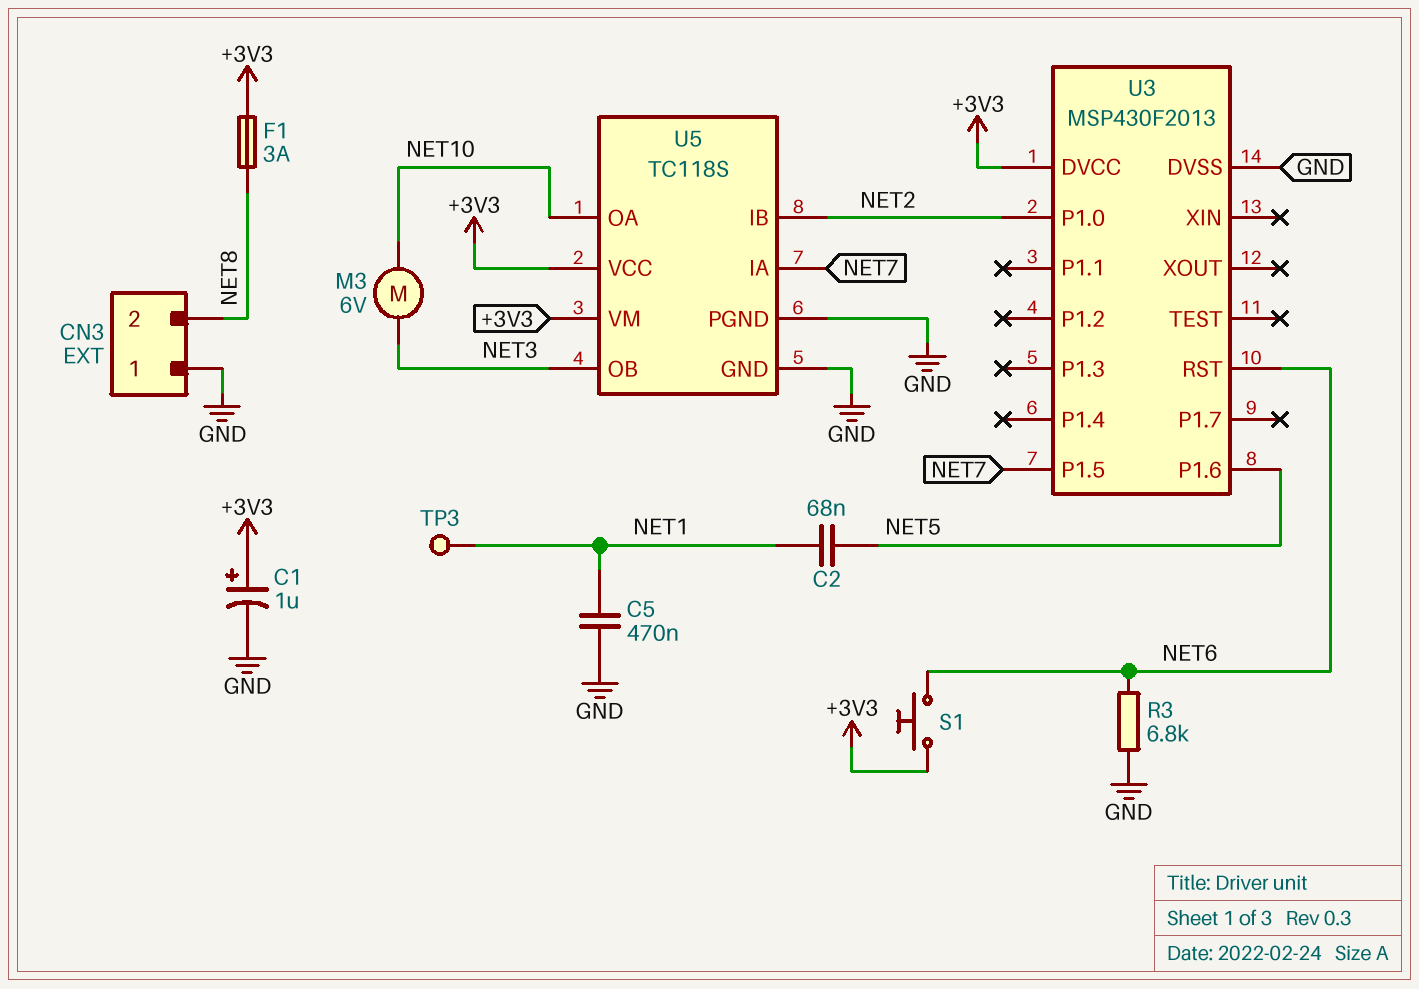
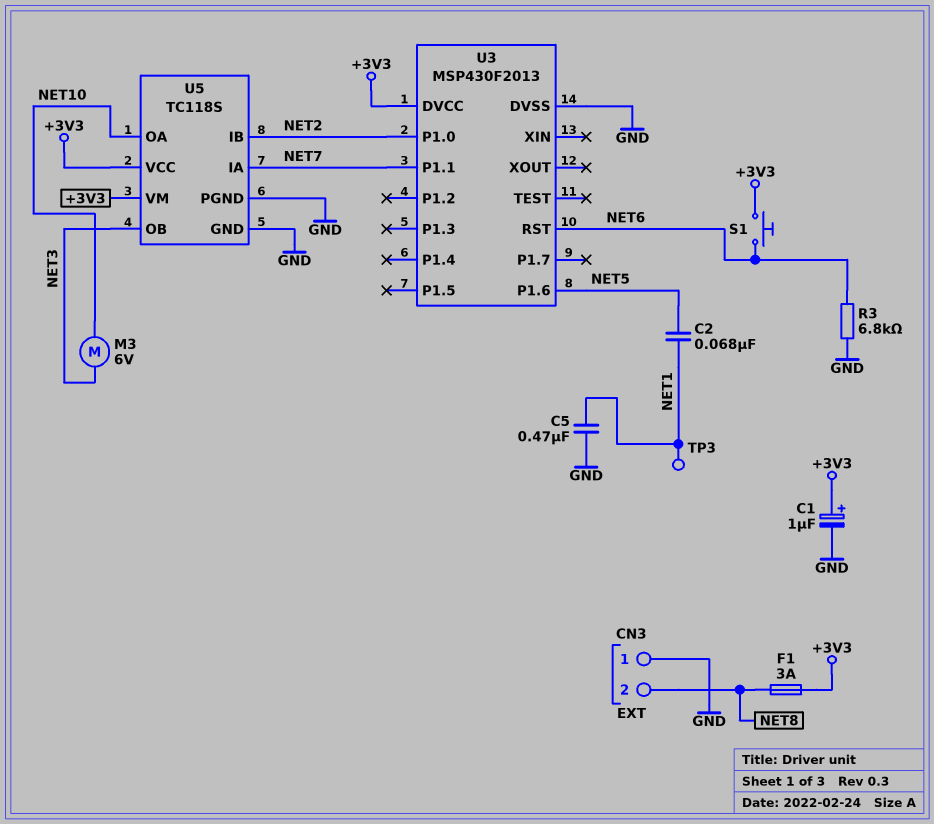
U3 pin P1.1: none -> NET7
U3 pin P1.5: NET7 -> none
+ + + + +
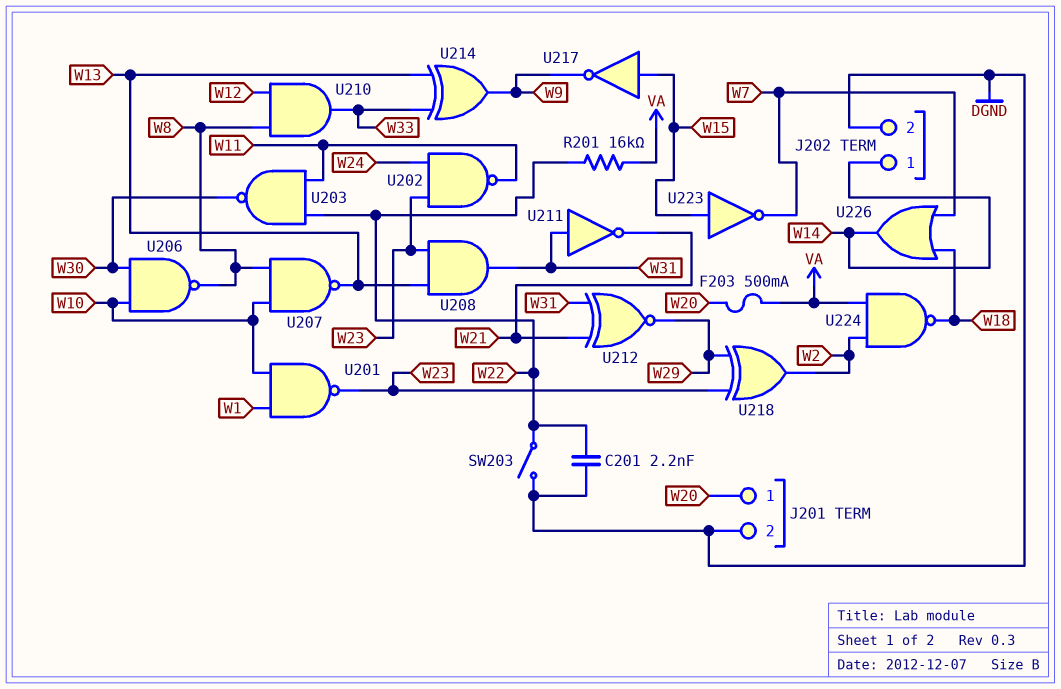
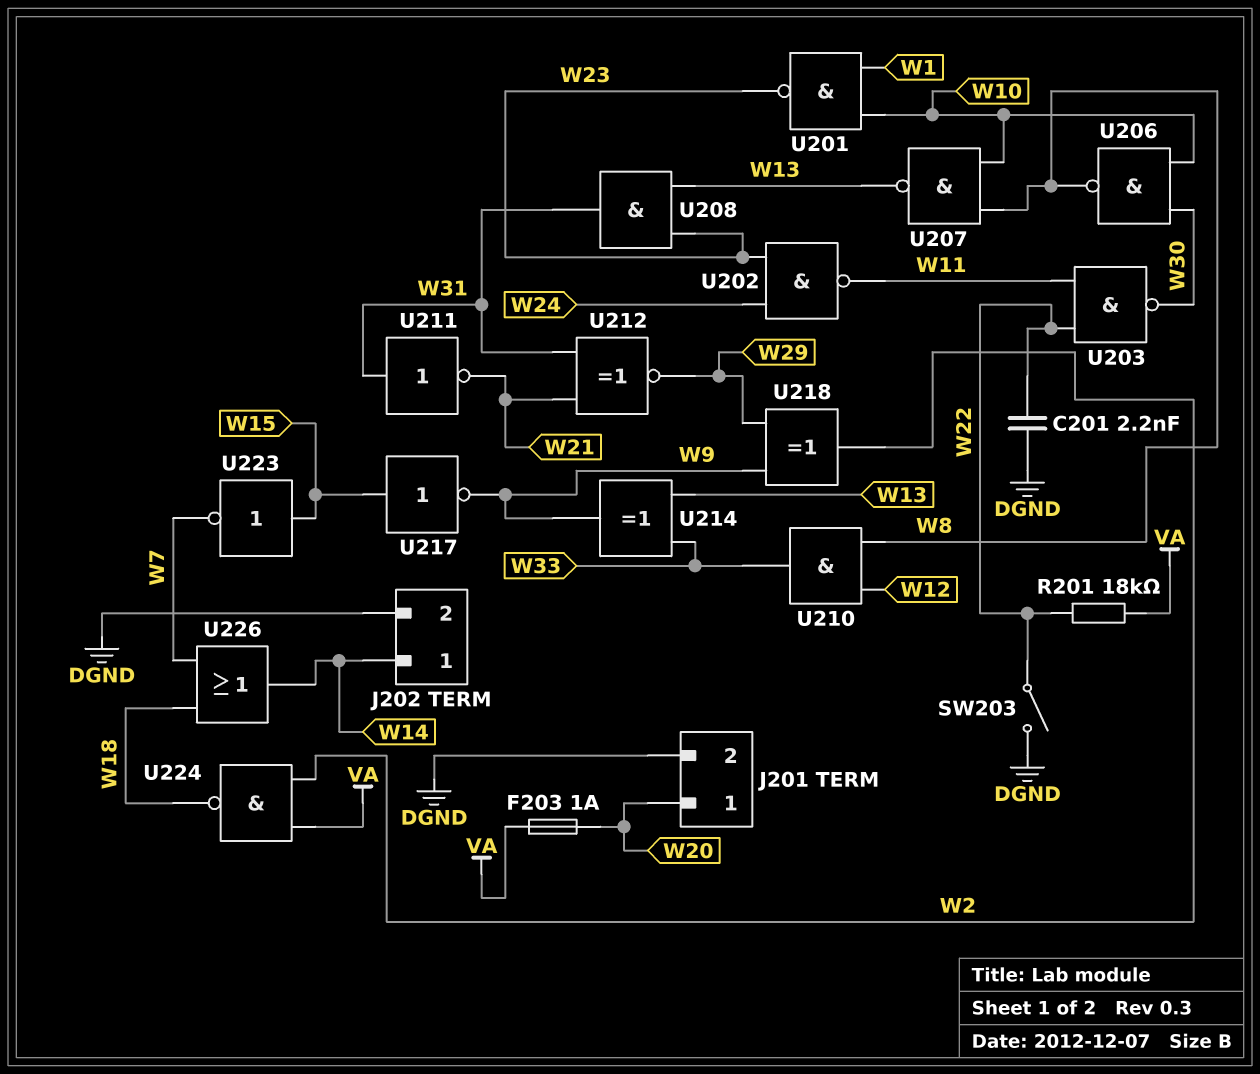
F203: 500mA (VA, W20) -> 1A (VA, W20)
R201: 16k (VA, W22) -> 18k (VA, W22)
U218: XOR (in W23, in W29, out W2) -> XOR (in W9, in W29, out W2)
+ + + + +
Lines in the data holding the word "none": count them and say how many, nothing more.

_EXERCISE ANSWER_
2